■ DESCRIPTION OF THE TASK: The response should consist solely of the line containing "IC104 pin VM: +12V -> DGND" and the lines after it through the end of the listing below, repeated exactly.

■ AVAILABLE RECORDS:
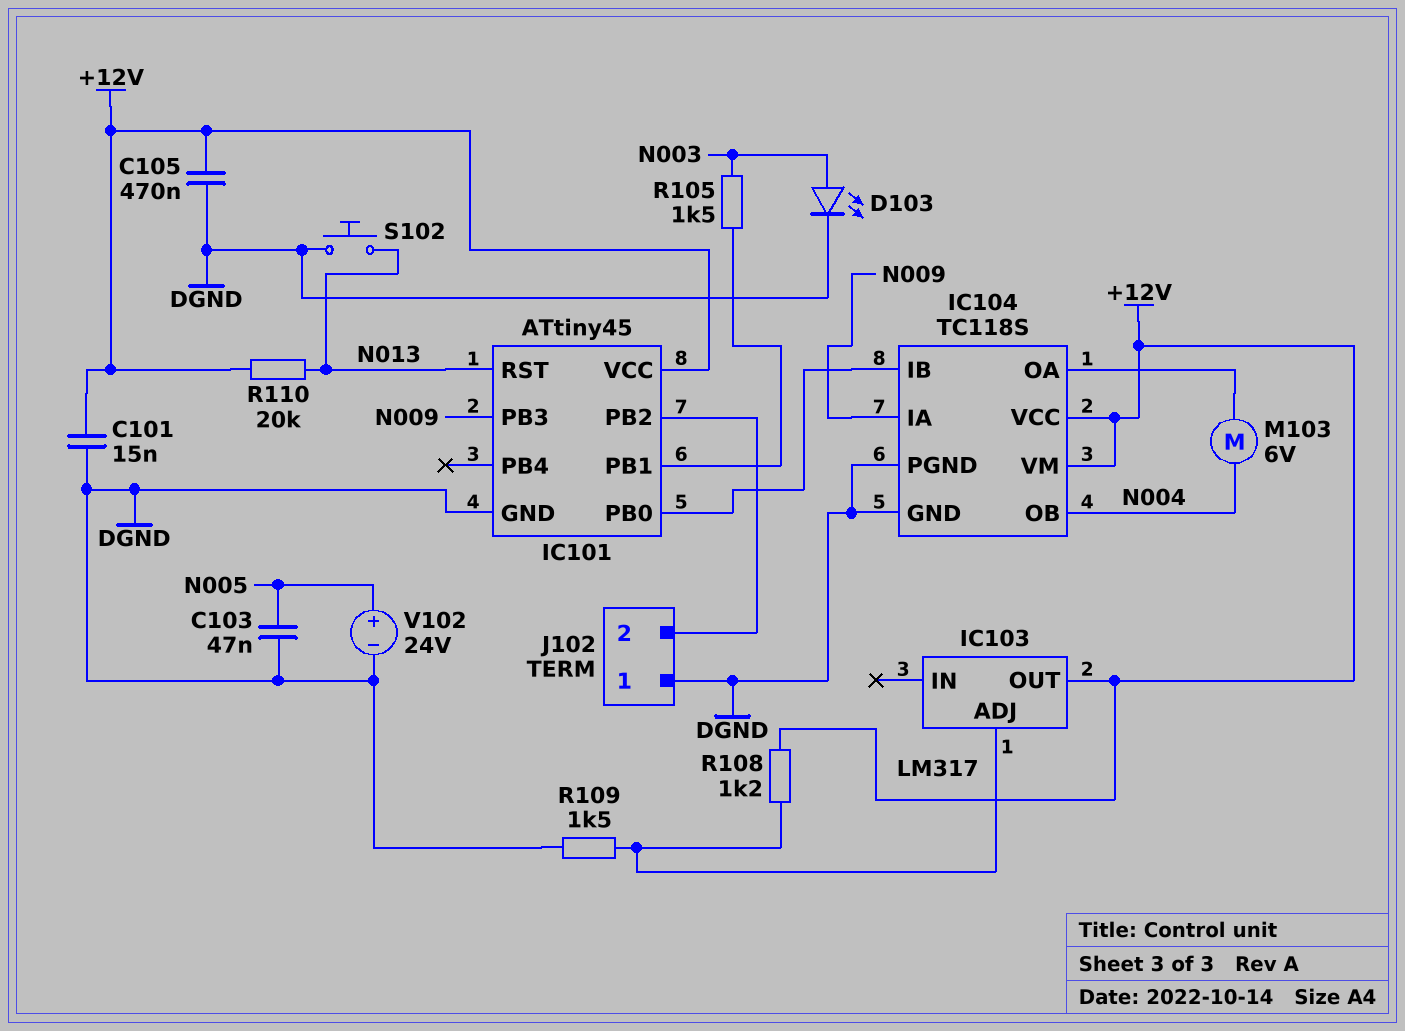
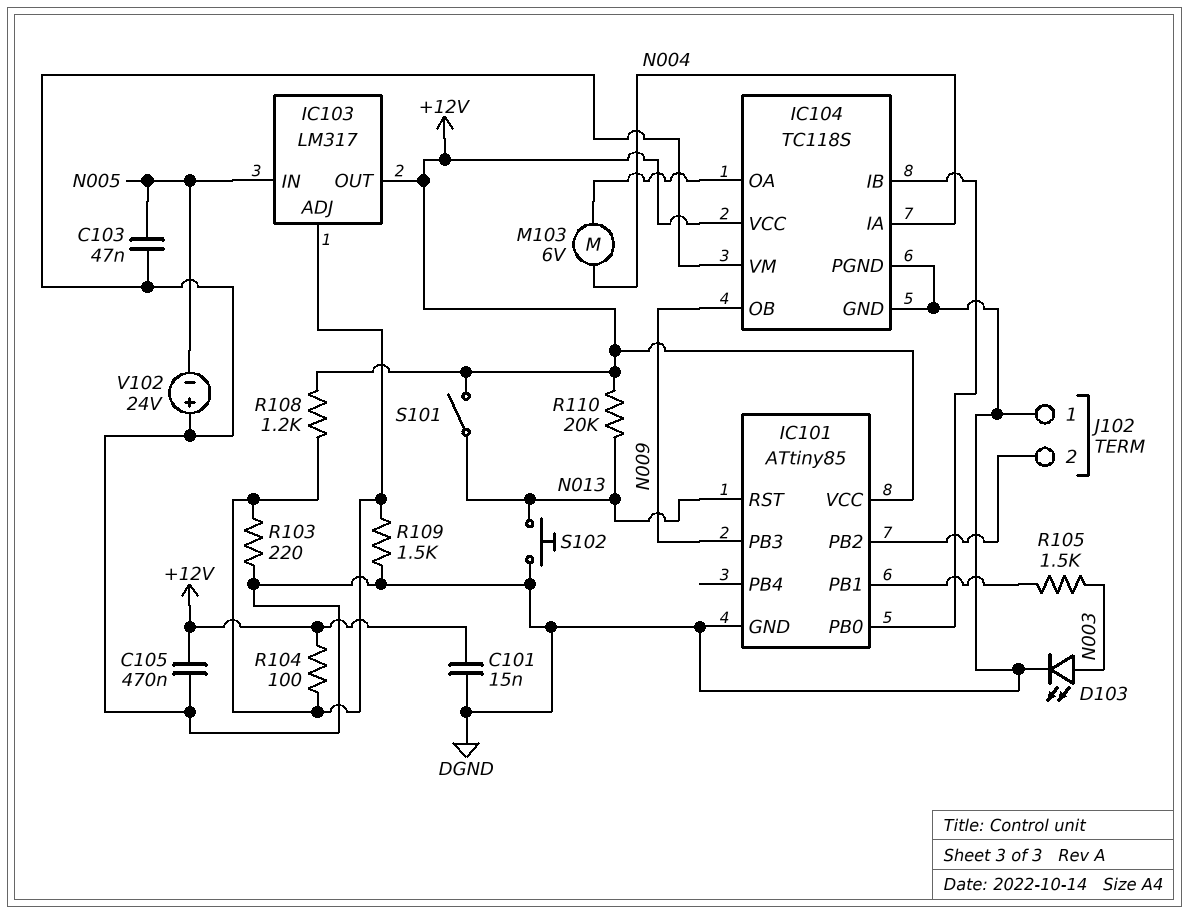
IC101: ATtiny45 -> ATtiny85
IC103 pin IN: none -> N005
IC104 pin IA: N009 -> N004
IC104 pin OB: N004 -> N009
IC104 pin VM: +12V -> DGND
R103: none -> 220 (DGND, IC103/ADJ)
R104: none -> 100 (+12V, IC103/ADJ)
S101: none -> switch (+12V, N013)
V102: 24V (plus N005, minus DGND) -> 24V (plus DGND, minus N005)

■ EXERCISE ANSWER:
IC104 pin VM: +12V -> DGND
R103: none -> 220 (DGND, IC103/ADJ)
R104: none -> 100 (+12V, IC103/ADJ)
S101: none -> switch (+12V, N013)
V102: 24V (plus N005, minus DGND) -> 24V (plus DGND, minus N005)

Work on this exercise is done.